(Information provided)

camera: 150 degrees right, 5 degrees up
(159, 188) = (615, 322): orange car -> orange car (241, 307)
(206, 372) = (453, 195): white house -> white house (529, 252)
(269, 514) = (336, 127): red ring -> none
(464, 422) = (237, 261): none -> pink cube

(End Information provided)
(Information provided)

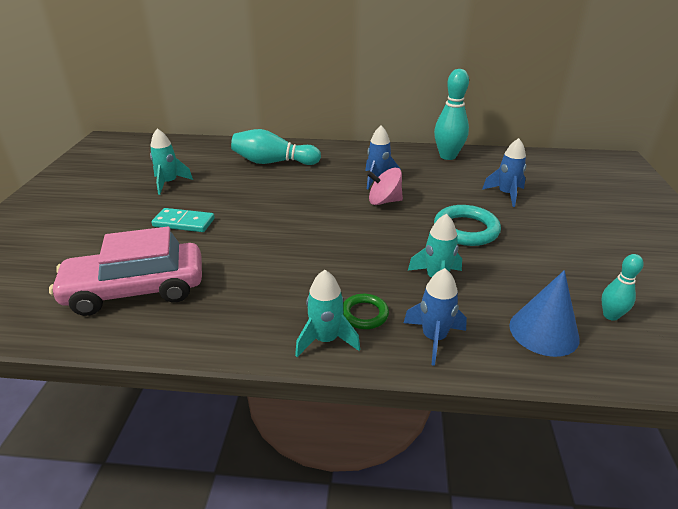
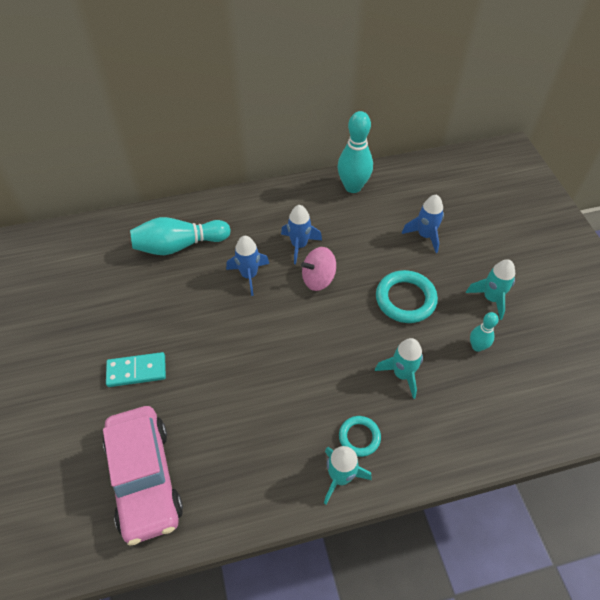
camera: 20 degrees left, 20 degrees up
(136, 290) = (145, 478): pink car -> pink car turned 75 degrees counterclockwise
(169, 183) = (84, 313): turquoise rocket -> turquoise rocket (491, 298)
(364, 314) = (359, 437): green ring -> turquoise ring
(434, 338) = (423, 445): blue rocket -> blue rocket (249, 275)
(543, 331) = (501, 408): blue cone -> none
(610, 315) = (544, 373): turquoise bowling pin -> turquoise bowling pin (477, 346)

(End Information provided)

Count each line of the data where the word "turquoise" appears, then reply with the total only.

3